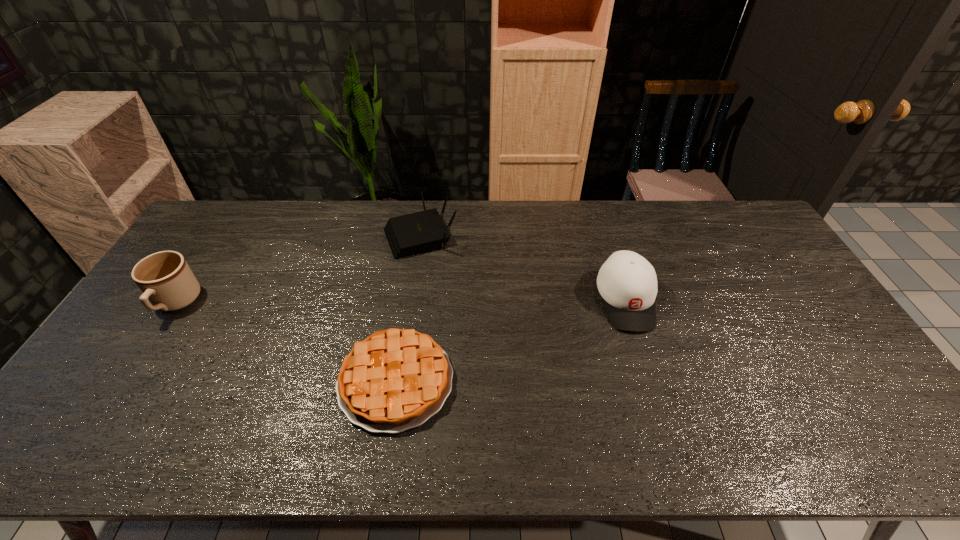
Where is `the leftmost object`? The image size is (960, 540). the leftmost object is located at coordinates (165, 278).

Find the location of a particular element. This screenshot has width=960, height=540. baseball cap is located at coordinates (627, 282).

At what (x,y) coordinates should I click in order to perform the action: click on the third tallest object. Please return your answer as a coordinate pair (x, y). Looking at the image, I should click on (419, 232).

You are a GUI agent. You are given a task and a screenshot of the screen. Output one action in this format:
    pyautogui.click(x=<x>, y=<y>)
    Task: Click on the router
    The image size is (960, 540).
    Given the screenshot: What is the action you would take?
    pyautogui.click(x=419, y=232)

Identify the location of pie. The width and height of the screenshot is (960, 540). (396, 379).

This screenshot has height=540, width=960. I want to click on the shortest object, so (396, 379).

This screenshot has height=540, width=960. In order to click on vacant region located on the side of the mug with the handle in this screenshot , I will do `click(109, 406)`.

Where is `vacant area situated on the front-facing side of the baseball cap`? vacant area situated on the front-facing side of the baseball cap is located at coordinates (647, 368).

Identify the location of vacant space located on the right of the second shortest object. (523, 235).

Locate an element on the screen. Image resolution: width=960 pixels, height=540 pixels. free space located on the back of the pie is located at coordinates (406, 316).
--------------------------------
Ejercicio propuesto |
Presenta todas las filas anteriores como una lista numerada, omitiendo las líneas en blanco. Deja fuera de la respuesta la imagen.

Solución del ejercicio |
1. Where is `the leftmost object`? The image size is (960, 540). the leftmost object is located at coordinates (165, 278).
2. Find the location of a particular element. This screenshot has width=960, height=540. baseball cap is located at coordinates (627, 282).
3. At what (x,y) coordinates should I click in order to perform the action: click on the third tallest object. Please return your answer as a coordinate pair (x, y). Looking at the image, I should click on (419, 232).
4. You are a GUI agent. You are given a task and a screenshot of the screen. Output one action in this format:
5.     pyautogui.click(x=<x>, y=<y>)
6.     Task: Click on the router
7.     The image size is (960, 540).
8.     Given the screenshot: What is the action you would take?
9.     pyautogui.click(x=419, y=232)
10. Identify the location of pie. The width and height of the screenshot is (960, 540). (396, 379).
11. This screenshot has height=540, width=960. I want to click on the shortest object, so (396, 379).
12. This screenshot has height=540, width=960. In order to click on vacant region located on the side of the mug with the handle in this screenshot , I will do `click(109, 406)`.
13. Where is `vacant area situated on the front-facing side of the baseball cap`? vacant area situated on the front-facing side of the baseball cap is located at coordinates (647, 368).
14. Identify the location of vacant space located on the right of the second shortest object. (523, 235).
15. Locate an element on the screen. Image resolution: width=960 pixels, height=540 pixels. free space located on the back of the pie is located at coordinates (406, 316).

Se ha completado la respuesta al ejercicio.